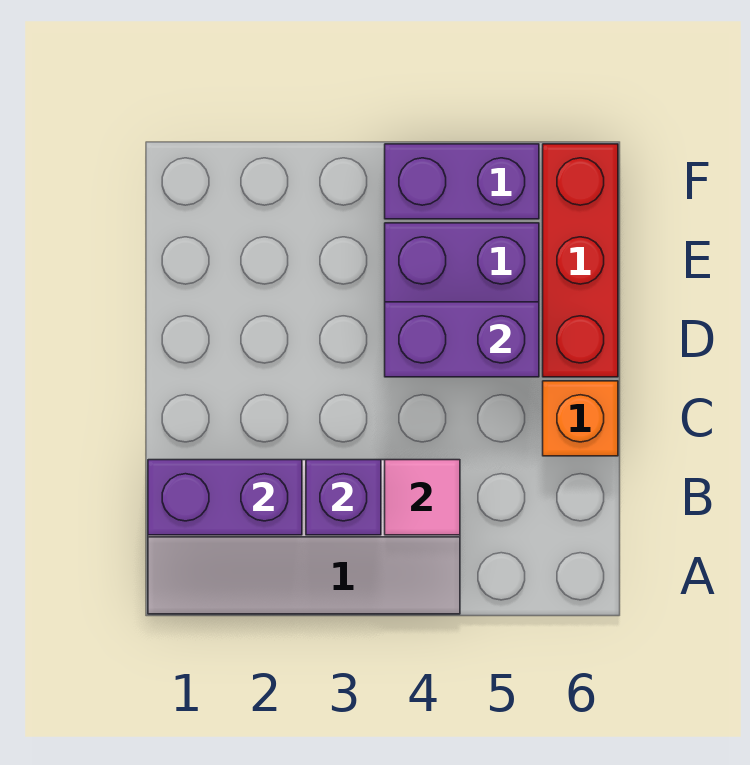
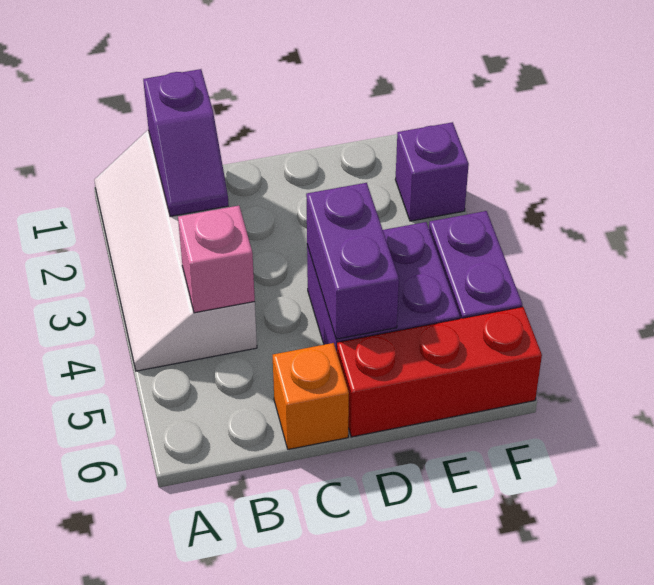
purple brick B1:B2 level 2 -> purple slope B1:B2 level 2 top 1
purple brick B3 level 2 -> purple brick F2 level 1
pink tile B4 level 2 -> pink brick B4 level 2

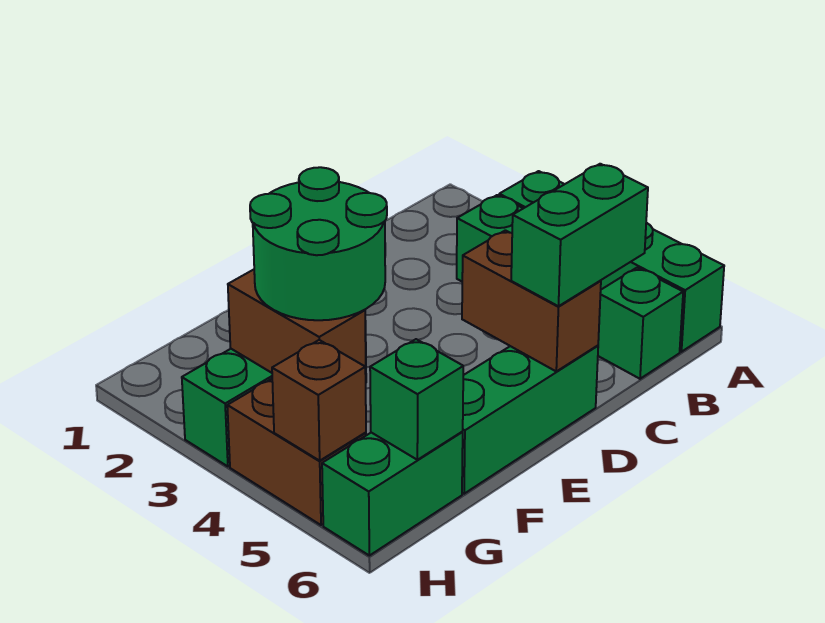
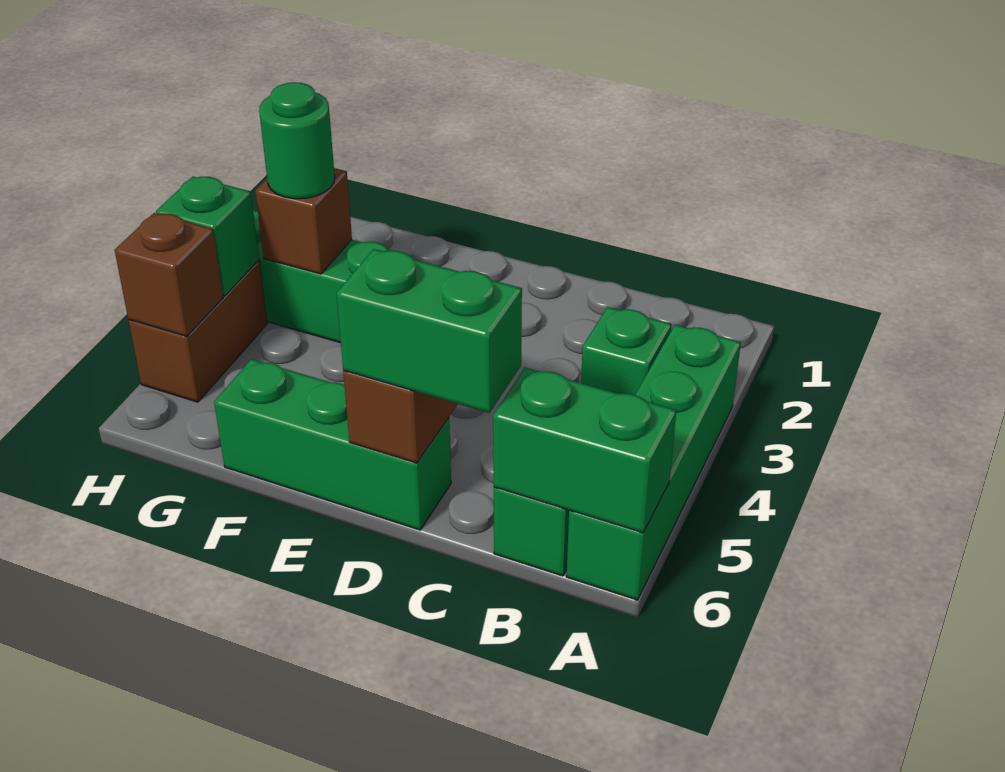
green round brick F3:G4 level 3 -> green round brick G3 level 3
brown brick G3:G4 level 2 -> brown brick G3 level 2
green brick G6:H6 level 1 -> green brick A6:B6 level 2
green brick G6 level 2 -> green brick H4 level 2

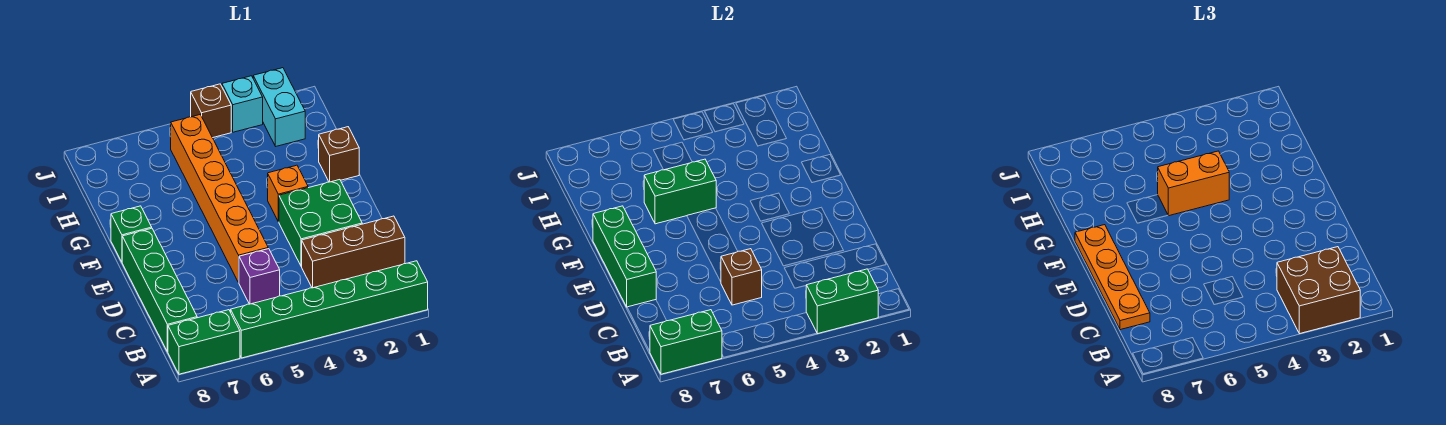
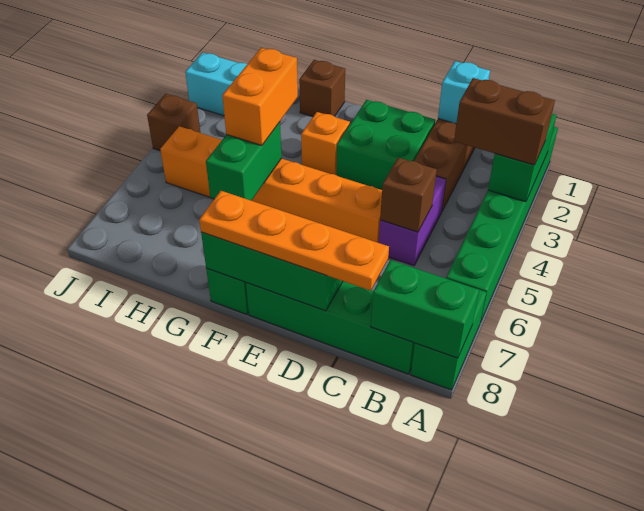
brown brick A2:B3 level 3 -> brown brick A3:B3 level 3
green brick A7:A8 level 2 -> green brick A8:B8 level 2
purple brick C5 level 1 -> purple brick C4:C5 level 1
cyan brick J3 level 1 -> cyan brick C1 level 2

-------------------------

ASSIGNMENT =>
Report the lines above that have the word "green" in them.

RESPONSE TO THIS TASK =>
green round brick F3:G4 level 3 -> green round brick G3 level 3
green brick G6:H6 level 1 -> green brick A6:B6 level 2
green brick G6 level 2 -> green brick H4 level 2
green brick A7:A8 level 2 -> green brick A8:B8 level 2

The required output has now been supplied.